**Work request**
Using the listing below, print exactly everything from the line with "camera: 30 degrees left, 25 degrees up" down to the line with "none -> orange egg [534,402,566,427]", both included, and nothing more.

**Data supplied**
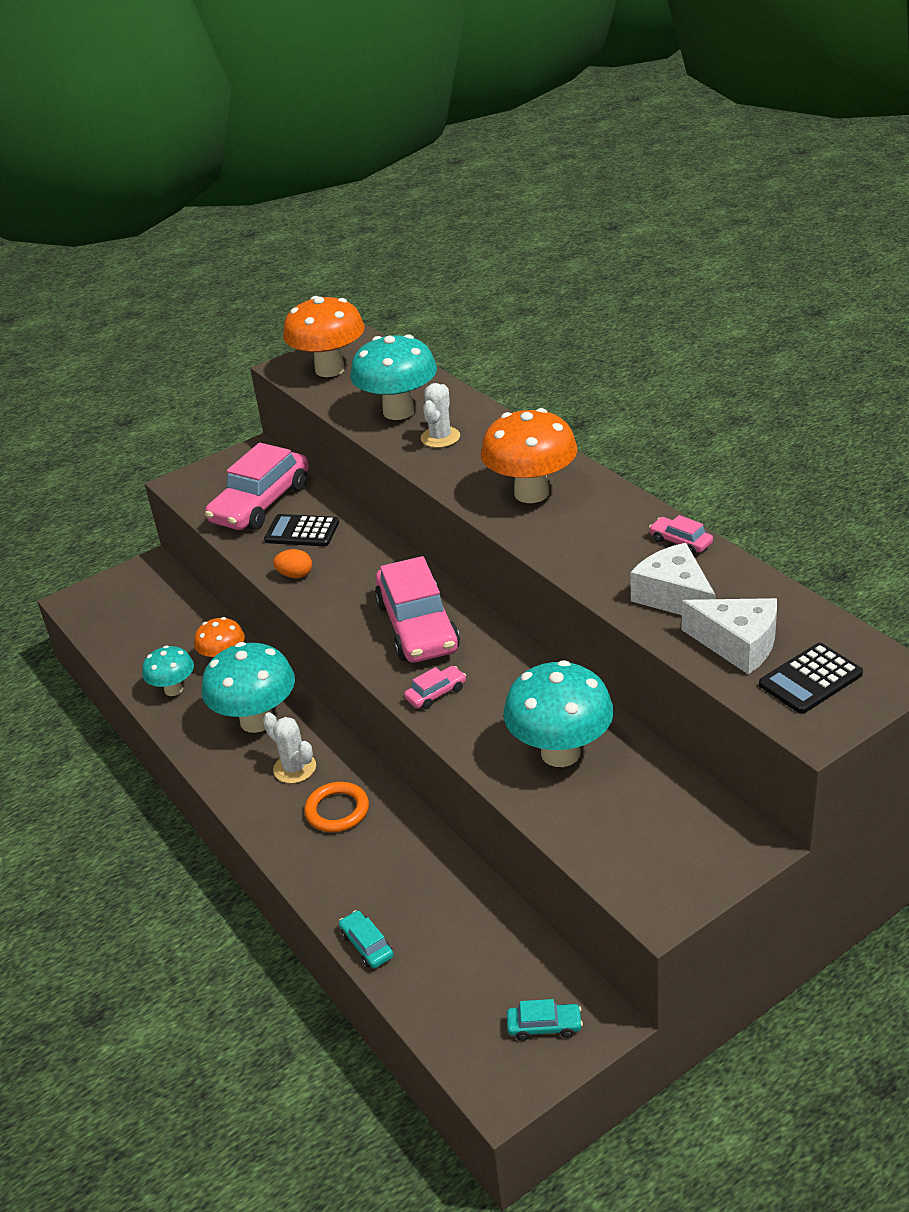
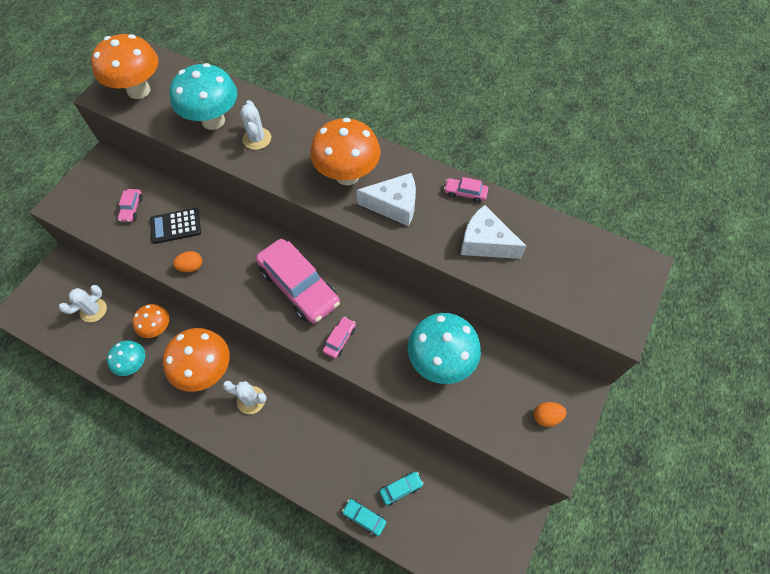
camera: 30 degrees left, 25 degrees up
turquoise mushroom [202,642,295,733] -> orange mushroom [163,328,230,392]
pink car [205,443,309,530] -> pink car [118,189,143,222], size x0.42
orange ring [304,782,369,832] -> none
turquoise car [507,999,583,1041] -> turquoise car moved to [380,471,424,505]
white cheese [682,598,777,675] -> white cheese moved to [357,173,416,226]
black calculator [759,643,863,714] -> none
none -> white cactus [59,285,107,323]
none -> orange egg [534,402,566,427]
---
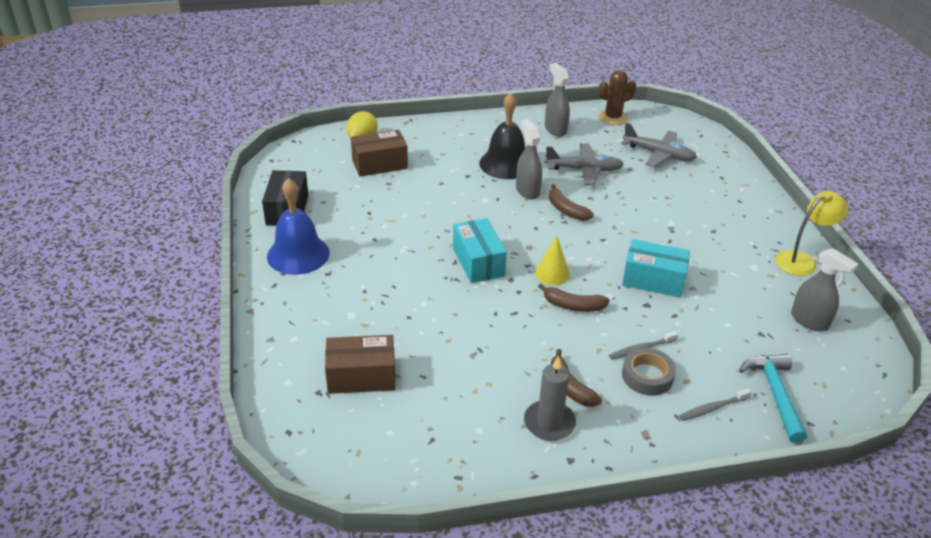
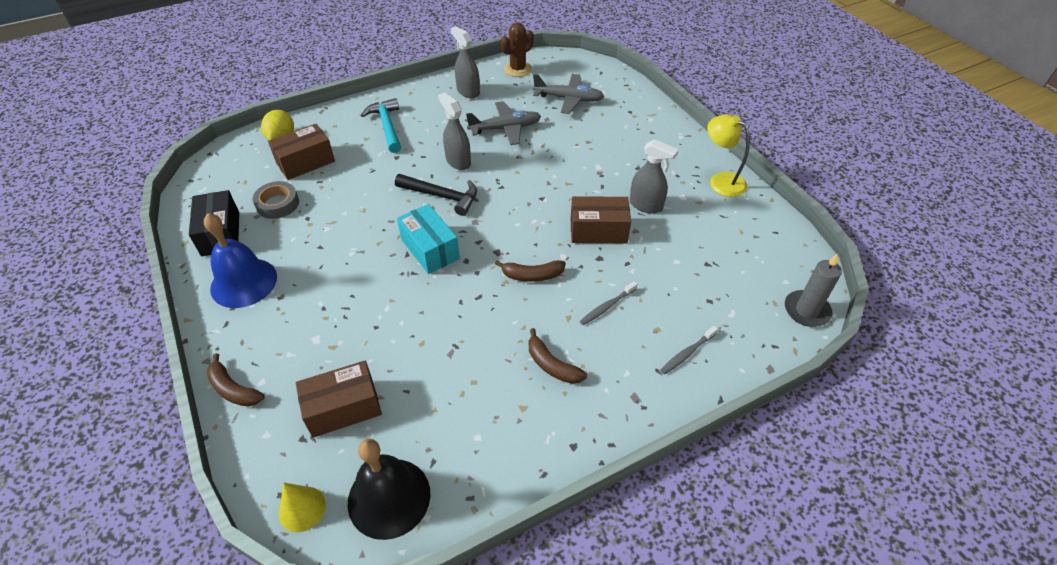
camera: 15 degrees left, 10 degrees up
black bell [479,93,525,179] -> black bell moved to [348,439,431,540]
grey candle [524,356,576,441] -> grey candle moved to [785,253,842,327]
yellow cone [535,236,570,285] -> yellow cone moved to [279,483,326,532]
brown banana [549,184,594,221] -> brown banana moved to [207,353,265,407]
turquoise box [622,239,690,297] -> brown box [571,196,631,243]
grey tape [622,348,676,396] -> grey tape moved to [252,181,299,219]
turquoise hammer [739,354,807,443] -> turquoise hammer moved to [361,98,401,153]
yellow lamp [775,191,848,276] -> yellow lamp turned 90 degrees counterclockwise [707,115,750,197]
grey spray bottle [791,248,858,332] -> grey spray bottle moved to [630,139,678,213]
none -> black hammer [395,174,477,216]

**Solution to this problem**
camera: 30 degrees left, 25 degrees up
turquoise mushroom [202,642,295,733] -> orange mushroom [163,328,230,392]
pink car [205,443,309,530] -> pink car [118,189,143,222], size x0.42
orange ring [304,782,369,832] -> none
turquoise car [507,999,583,1041] -> turquoise car moved to [380,471,424,505]
white cheese [682,598,777,675] -> white cheese moved to [357,173,416,226]
black calculator [759,643,863,714] -> none
none -> white cactus [59,285,107,323]
none -> orange egg [534,402,566,427]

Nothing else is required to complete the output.